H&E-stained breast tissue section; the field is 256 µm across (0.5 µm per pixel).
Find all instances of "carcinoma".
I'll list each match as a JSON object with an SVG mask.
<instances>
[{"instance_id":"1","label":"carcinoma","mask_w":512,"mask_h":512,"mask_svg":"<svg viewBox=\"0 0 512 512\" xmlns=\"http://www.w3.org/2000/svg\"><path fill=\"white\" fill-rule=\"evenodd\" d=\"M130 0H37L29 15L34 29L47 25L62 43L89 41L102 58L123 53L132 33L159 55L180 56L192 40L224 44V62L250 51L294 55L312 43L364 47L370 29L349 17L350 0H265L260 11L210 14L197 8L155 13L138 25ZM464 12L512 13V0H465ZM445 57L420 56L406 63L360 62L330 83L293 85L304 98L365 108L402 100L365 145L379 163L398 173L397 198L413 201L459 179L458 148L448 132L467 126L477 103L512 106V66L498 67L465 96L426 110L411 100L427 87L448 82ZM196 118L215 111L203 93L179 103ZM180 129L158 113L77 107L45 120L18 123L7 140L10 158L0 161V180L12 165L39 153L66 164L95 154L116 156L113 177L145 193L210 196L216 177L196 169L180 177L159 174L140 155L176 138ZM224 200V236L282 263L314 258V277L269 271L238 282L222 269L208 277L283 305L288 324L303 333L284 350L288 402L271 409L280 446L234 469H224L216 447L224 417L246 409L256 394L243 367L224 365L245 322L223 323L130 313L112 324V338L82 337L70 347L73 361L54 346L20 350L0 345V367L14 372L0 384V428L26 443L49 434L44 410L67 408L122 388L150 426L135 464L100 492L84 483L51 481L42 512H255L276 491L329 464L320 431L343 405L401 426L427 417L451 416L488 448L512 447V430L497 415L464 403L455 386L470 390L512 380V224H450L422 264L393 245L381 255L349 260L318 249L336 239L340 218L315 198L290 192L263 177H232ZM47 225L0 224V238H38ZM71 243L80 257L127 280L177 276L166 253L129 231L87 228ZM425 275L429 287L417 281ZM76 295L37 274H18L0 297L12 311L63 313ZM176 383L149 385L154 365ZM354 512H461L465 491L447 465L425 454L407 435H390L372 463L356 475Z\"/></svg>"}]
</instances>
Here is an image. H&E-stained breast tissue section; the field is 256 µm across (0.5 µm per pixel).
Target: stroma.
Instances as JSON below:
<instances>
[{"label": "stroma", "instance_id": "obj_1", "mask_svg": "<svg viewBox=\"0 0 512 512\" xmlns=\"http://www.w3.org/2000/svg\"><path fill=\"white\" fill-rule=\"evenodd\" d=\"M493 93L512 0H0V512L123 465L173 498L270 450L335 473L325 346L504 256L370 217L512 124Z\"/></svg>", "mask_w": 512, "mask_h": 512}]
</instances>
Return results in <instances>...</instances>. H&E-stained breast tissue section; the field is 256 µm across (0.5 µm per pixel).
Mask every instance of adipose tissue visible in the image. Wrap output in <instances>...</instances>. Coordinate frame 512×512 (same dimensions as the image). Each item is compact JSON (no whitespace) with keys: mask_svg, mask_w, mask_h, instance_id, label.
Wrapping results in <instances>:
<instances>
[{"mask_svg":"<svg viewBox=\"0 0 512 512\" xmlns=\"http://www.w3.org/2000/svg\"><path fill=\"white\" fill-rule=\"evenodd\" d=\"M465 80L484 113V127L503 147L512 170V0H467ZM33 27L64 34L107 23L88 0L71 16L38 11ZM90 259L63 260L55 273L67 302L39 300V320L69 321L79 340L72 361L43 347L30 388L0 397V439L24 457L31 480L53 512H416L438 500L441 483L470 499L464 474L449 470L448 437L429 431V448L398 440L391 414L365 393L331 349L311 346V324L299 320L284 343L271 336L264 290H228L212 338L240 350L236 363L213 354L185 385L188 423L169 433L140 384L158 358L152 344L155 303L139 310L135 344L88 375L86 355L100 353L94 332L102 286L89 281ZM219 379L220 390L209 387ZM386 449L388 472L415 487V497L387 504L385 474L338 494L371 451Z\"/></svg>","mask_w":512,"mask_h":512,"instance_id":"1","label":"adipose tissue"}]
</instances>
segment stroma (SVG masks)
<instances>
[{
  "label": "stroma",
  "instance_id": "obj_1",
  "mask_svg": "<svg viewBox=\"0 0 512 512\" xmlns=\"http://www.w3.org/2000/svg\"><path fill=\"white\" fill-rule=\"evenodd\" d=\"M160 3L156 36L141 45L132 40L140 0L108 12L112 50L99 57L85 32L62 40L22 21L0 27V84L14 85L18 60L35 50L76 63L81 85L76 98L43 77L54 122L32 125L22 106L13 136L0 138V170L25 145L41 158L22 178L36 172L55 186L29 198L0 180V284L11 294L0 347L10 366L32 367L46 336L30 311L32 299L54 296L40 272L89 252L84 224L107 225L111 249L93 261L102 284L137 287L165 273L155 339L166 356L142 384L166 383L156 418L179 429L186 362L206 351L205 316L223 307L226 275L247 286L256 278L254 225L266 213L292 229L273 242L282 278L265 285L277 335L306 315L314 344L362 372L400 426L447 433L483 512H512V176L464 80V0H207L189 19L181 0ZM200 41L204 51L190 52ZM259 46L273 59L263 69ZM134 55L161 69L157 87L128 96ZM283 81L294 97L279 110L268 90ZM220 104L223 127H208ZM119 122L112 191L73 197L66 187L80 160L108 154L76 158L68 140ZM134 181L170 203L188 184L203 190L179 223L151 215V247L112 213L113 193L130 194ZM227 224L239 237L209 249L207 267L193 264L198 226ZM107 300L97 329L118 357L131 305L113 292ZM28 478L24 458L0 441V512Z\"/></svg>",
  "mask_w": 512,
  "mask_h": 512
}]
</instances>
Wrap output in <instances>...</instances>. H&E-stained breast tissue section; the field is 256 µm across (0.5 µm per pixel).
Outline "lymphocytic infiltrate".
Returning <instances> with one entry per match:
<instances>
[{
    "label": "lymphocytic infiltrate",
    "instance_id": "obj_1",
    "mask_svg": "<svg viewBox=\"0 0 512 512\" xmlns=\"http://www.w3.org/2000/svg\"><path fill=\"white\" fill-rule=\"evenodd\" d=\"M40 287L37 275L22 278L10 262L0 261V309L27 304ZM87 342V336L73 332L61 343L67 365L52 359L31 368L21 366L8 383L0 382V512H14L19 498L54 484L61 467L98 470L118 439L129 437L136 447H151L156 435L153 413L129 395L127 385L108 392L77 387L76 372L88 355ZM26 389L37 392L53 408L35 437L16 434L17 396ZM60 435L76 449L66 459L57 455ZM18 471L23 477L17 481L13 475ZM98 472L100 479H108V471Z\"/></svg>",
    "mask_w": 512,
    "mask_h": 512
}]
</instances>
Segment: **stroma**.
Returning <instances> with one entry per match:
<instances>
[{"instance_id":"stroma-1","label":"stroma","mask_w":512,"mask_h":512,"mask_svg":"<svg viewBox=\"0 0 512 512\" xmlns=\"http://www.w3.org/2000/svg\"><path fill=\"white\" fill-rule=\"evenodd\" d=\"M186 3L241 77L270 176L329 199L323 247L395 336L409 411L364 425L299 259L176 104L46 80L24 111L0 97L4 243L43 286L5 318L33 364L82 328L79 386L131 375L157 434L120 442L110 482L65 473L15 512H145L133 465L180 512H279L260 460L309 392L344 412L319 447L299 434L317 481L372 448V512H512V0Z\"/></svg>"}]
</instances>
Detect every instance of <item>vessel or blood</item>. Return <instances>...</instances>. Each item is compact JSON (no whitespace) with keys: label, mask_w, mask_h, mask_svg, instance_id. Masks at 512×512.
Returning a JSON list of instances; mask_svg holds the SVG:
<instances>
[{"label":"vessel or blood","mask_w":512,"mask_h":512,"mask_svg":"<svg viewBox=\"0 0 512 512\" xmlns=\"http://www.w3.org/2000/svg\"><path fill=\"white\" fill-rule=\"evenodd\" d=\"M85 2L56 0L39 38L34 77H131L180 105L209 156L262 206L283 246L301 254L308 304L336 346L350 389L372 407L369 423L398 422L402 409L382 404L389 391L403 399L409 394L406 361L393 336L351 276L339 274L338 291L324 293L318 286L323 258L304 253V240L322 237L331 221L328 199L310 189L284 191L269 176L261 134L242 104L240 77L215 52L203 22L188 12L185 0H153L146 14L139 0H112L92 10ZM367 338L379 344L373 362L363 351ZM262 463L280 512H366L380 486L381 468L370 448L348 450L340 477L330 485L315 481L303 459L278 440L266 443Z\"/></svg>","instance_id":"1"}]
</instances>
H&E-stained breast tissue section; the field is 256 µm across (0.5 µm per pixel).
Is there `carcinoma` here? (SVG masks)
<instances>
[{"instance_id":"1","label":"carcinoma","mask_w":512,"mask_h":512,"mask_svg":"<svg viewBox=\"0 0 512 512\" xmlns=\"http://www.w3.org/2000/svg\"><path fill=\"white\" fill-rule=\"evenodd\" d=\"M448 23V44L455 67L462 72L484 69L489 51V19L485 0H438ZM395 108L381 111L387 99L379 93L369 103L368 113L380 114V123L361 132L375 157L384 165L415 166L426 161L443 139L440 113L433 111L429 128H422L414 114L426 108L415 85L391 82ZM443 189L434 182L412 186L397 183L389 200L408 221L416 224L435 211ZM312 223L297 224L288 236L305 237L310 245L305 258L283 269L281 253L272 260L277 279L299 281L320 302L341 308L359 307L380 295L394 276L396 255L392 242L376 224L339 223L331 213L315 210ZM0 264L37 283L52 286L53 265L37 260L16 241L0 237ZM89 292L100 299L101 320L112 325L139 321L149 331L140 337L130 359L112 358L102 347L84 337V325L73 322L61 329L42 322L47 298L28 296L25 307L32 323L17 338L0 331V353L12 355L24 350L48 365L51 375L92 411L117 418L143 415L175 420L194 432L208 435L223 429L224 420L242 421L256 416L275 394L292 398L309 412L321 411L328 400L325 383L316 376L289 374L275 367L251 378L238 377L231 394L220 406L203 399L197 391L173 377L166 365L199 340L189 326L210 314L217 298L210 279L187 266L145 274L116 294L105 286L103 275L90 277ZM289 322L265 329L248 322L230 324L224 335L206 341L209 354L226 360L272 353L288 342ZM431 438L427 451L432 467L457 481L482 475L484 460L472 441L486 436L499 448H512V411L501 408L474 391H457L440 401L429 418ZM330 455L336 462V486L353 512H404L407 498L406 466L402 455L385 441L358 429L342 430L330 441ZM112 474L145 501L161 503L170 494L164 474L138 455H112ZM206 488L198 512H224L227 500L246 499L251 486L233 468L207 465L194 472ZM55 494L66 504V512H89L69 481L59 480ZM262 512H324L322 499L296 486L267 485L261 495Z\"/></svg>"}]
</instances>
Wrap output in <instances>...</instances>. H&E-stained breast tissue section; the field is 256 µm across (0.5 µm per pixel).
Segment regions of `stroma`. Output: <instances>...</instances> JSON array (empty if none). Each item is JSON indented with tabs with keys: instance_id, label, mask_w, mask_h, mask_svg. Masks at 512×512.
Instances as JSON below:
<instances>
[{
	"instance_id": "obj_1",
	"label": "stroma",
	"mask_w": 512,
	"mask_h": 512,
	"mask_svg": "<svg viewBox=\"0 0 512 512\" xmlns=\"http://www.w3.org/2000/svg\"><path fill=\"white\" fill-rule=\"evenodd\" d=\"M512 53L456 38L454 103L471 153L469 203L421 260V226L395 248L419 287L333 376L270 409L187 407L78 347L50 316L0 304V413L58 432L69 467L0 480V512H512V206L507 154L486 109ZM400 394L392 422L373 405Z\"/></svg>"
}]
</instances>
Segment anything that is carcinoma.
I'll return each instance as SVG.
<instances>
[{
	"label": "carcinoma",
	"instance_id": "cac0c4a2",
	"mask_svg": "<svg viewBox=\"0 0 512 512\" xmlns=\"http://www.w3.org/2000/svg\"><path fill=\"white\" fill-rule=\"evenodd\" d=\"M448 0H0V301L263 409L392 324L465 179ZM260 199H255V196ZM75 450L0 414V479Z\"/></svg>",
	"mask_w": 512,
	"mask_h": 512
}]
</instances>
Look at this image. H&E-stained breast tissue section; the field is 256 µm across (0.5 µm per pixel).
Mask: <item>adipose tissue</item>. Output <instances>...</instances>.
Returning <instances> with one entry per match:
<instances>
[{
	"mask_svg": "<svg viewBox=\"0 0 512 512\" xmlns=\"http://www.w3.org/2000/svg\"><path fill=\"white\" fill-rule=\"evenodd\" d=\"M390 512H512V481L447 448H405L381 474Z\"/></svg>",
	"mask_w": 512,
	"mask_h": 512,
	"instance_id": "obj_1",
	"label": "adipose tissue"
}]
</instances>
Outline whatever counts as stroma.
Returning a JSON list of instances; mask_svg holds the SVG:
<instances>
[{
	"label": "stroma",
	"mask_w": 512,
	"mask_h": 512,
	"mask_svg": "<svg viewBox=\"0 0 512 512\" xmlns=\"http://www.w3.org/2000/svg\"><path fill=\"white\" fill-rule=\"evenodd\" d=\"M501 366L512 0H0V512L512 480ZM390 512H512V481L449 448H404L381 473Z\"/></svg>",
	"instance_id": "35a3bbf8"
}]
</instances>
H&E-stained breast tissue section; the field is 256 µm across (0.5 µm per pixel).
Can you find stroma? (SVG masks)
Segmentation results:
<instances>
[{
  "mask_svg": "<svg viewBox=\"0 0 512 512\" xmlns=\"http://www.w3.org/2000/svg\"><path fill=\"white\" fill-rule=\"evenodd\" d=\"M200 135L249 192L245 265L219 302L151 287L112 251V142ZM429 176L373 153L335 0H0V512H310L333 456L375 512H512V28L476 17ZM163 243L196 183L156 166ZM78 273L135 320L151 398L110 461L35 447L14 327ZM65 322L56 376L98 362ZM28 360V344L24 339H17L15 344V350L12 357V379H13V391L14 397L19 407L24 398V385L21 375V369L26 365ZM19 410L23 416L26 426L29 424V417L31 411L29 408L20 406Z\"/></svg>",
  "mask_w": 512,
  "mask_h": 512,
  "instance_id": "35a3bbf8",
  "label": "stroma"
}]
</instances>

+++

EXERCISE BRIEF
Write down exactly the span of lines above from the one containing "Here is an image." to the one containing "Return results in", both ends included.

FINISHED ANSWER
Here is an image. H&E-stained breast tissue section; the field is 256 µm across (0.5 µm per pixel).
Target: stroma.
Instances as JSON below:
<instances>
[{"label": "stroma", "instance_id": "obj_1", "mask_svg": "<svg viewBox=\"0 0 512 512\" xmlns=\"http://www.w3.org/2000/svg\"><path fill=\"white\" fill-rule=\"evenodd\" d=\"M493 93L512 0H0V512L123 465L173 498L270 450L335 473L325 346L504 256L370 217L512 124Z\"/></svg>", "mask_w": 512, "mask_h": 512}]
</instances>
Return results in <instances>...</instances>. H&E-stained breast tissue section; the field is 256 µm across (0.5 µm per pixel).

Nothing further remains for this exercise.